* The task:
Return the run of lines below that opens with the line containing "R13: 10k (COM, VC) -> none" and closes with the line containing "J5 pin 1: 5V -> GND", keeping each one exact.

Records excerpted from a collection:
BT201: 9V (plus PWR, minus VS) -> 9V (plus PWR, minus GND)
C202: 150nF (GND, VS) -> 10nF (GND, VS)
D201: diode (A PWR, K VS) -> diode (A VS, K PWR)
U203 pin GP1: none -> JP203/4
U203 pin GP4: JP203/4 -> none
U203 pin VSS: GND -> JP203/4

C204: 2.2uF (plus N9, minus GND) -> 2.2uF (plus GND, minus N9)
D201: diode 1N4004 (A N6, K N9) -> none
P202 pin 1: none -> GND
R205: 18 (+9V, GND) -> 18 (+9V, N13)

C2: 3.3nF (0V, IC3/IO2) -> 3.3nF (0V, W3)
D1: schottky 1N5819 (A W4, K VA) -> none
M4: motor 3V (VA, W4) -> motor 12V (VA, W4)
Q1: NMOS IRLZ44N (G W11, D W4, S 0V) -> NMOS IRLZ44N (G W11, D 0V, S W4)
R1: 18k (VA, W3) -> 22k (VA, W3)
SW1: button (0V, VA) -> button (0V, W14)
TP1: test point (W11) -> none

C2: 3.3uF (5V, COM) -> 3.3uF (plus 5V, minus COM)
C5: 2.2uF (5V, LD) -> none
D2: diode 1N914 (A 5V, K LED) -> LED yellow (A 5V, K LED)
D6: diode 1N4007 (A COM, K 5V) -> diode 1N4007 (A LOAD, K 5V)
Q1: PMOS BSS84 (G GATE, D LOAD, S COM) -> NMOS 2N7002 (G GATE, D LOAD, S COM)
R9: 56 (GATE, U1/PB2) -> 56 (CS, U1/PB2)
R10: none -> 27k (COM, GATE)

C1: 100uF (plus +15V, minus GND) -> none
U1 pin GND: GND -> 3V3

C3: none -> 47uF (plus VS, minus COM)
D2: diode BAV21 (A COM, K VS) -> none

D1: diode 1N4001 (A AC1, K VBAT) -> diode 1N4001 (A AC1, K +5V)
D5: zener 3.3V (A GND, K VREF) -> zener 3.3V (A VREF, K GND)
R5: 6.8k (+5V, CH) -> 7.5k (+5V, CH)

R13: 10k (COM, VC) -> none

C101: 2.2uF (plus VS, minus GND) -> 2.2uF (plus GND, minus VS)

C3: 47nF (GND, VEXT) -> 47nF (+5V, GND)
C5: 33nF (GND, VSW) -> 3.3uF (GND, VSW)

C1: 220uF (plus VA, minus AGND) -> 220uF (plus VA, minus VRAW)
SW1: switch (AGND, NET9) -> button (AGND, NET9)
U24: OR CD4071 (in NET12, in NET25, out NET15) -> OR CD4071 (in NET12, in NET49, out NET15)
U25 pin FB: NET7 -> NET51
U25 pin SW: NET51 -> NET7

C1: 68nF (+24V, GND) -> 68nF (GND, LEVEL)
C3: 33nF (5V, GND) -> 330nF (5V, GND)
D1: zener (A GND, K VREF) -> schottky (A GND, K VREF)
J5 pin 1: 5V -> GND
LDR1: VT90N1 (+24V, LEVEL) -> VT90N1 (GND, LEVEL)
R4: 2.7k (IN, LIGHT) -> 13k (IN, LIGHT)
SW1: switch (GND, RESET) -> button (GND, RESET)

* Solution to the exercise:
R13: 10k (COM, VC) -> none

C101: 2.2uF (plus VS, minus GND) -> 2.2uF (plus GND, minus VS)

C3: 47nF (GND, VEXT) -> 47nF (+5V, GND)
C5: 33nF (GND, VSW) -> 3.3uF (GND, VSW)

C1: 220uF (plus VA, minus AGND) -> 220uF (plus VA, minus VRAW)
SW1: switch (AGND, NET9) -> button (AGND, NET9)
U24: OR CD4071 (in NET12, in NET25, out NET15) -> OR CD4071 (in NET12, in NET49, out NET15)
U25 pin FB: NET7 -> NET51
U25 pin SW: NET51 -> NET7

C1: 68nF (+24V, GND) -> 68nF (GND, LEVEL)
C3: 33nF (5V, GND) -> 330nF (5V, GND)
D1: zener (A GND, K VREF) -> schottky (A GND, K VREF)
J5 pin 1: 5V -> GND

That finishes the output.